Output all entries verbatim, dropping pictures.

Stored data entries
+---+
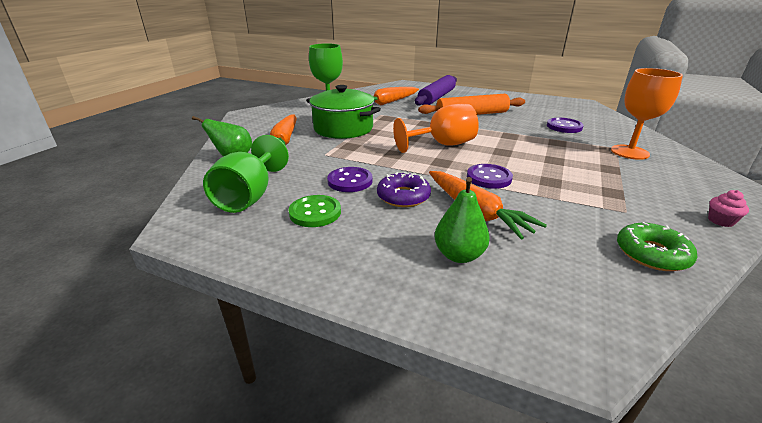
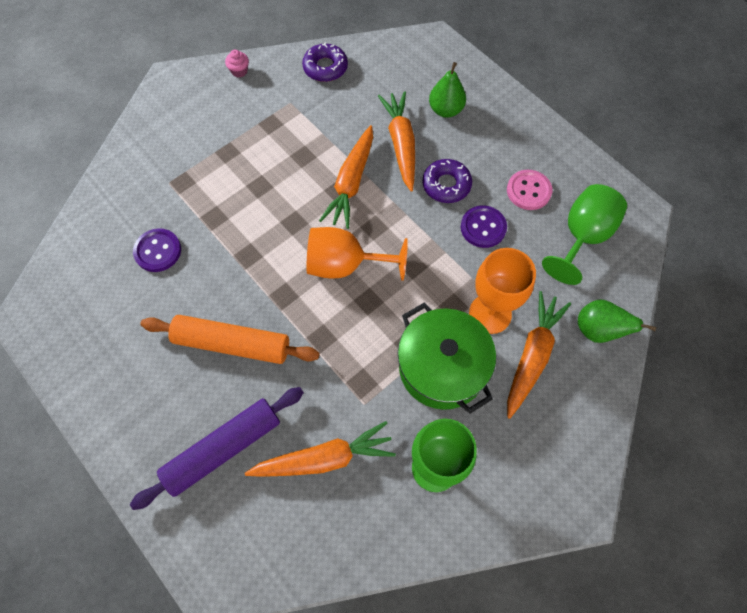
camera: 155 degrees left, 35 degrees up
green button [288,195,341,227] -> pink button [507,170,552,210]
purple button [467,164,513,189] -> orange carrot [319,125,373,229]
orange goblet [611,68,683,160] -> orange goblet moved to [469,248,536,334]
green donut [617,222,697,271] -> purple donut [302,42,348,82]

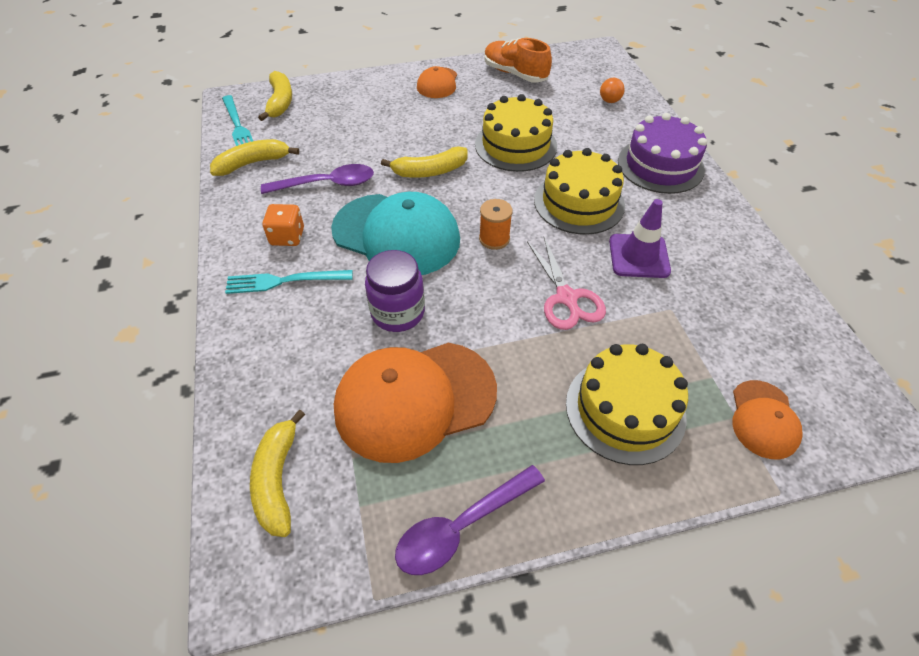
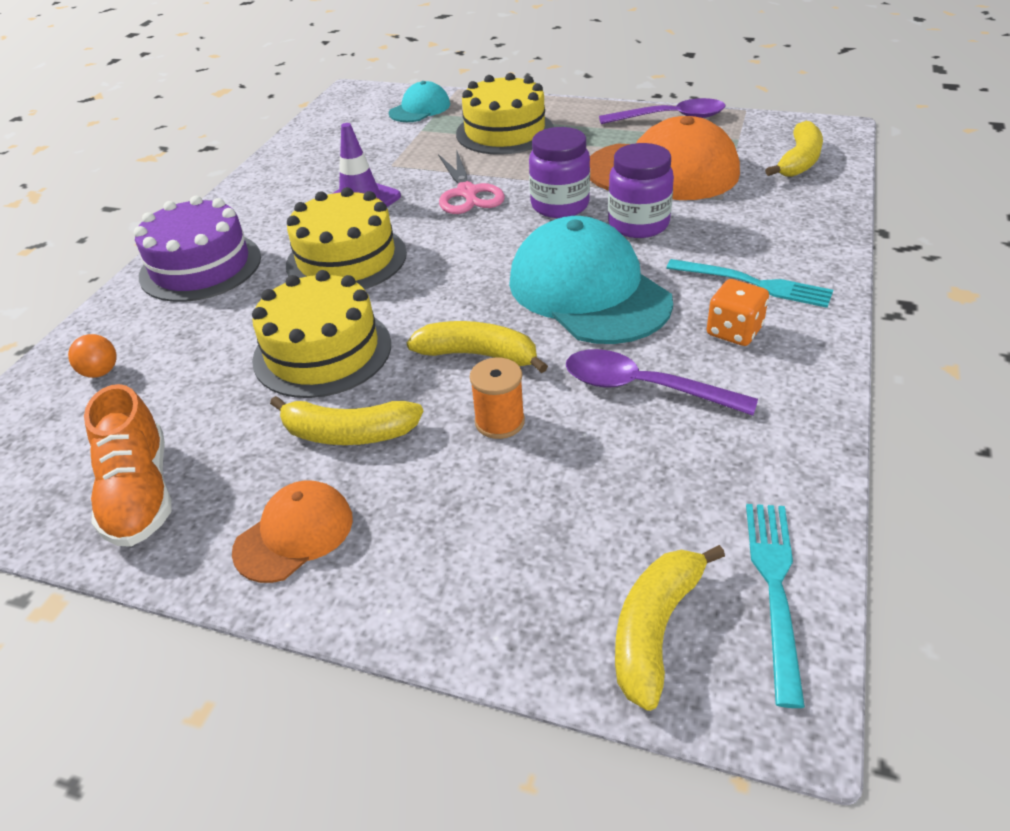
camera: 145 degrees left, 10 degrees down
yellow banana [210,139,299,176] -> yellow banana moved to [270,396,424,445]
orange spool [479,199,513,250] -> orange spool moved to [470,358,525,439]
pink scissors [527,237,606,330] -> pink scissors turned 150 degrees clockwise [438,149,505,214]
orange cap [733,380,802,459] -> turquoise cap [389,81,450,122]
none -> purple jar [529,127,590,218]

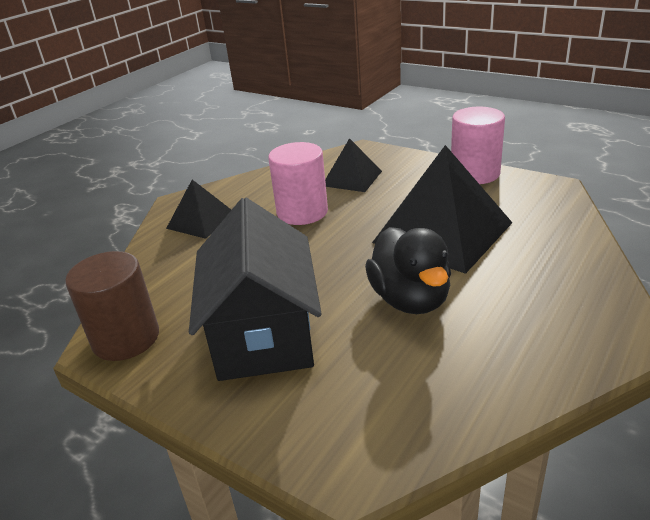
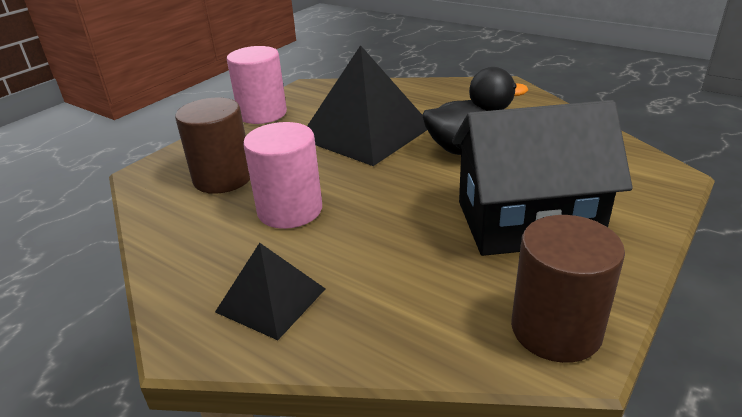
camera: 90 degrees left, 0 degrees up
black pyramid [325,138,382,192] -> brown cylinder [175,98,250,194]

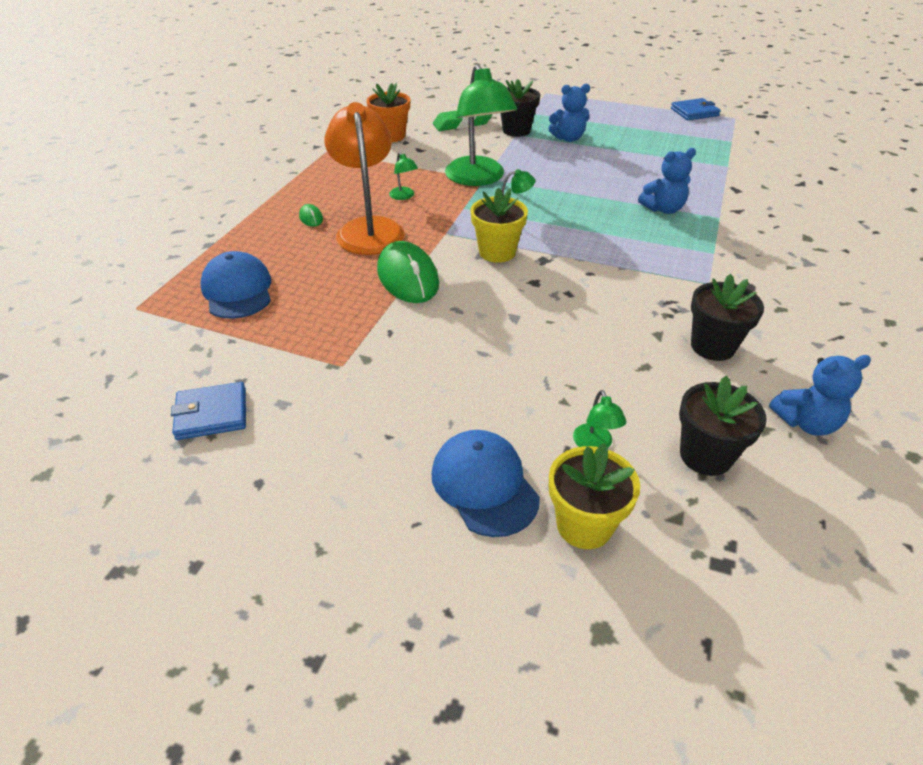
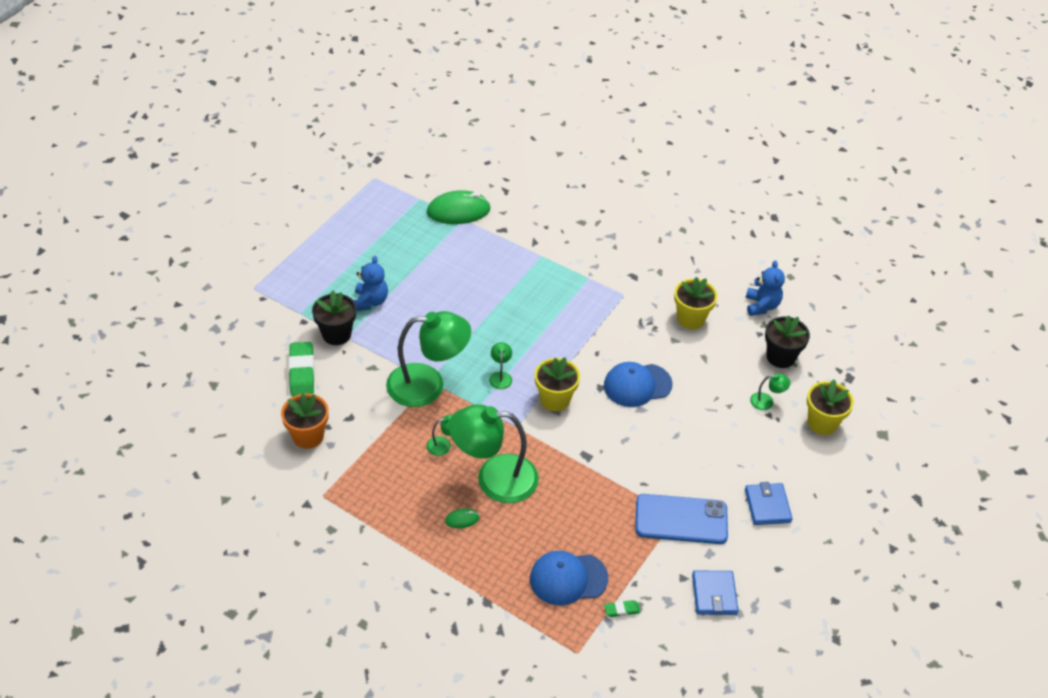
camera: 80 degrees left, 5 degrees up
orange lamp [324,102,405,255] -> green lamp [449,404,539,503]
green mouse [377,241,439,303] -> green mouse moved to [427,190,491,224]
blue cap [431,430,540,537] -> blue cap moved to [604,362,673,407]
blue teddy bear [638,148,696,214] -> none
blue wallet [671,98,721,120] -> blue wallet moved to [745,482,793,525]
black flower pot [691,274,764,361] -> yellow flower pot [674,277,718,329]
none -> green eraser [604,600,640,617]
none -> blue phone [635,494,728,544]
+---+
Answer area
camera: 155 degrees left, 35 degrees up
green button [288,195,341,227] -> pink button [507,170,552,210]
purple button [467,164,513,189] -> orange carrot [319,125,373,229]
orange goblet [611,68,683,160] -> orange goblet moved to [469,248,536,334]
green donut [617,222,697,271] -> purple donut [302,42,348,82]

camera: 145 degrees left, 10 degrees down
yellow banana [210,139,299,176] -> yellow banana moved to [270,396,424,445]
orange spool [479,199,513,250] -> orange spool moved to [470,358,525,439]
pink scissors [527,237,606,330] -> pink scissors turned 150 degrees clockwise [438,149,505,214]
orange cap [733,380,802,459] -> turquoise cap [389,81,450,122]
none -> purple jar [529,127,590,218]

camera: 90 degrees left, 0 degrees up
black pyramid [325,138,382,192] -> brown cylinder [175,98,250,194]

camera: 80 degrees left, 5 degrees up
orange lamp [324,102,405,255] -> green lamp [449,404,539,503]
green mouse [377,241,439,303] -> green mouse moved to [427,190,491,224]
blue cap [431,430,540,537] -> blue cap moved to [604,362,673,407]
blue teddy bear [638,148,696,214] -> none
blue wallet [671,98,721,120] -> blue wallet moved to [745,482,793,525]
black flower pot [691,274,764,361] -> yellow flower pot [674,277,718,329]
none -> green eraser [604,600,640,617]
none -> blue phone [635,494,728,544]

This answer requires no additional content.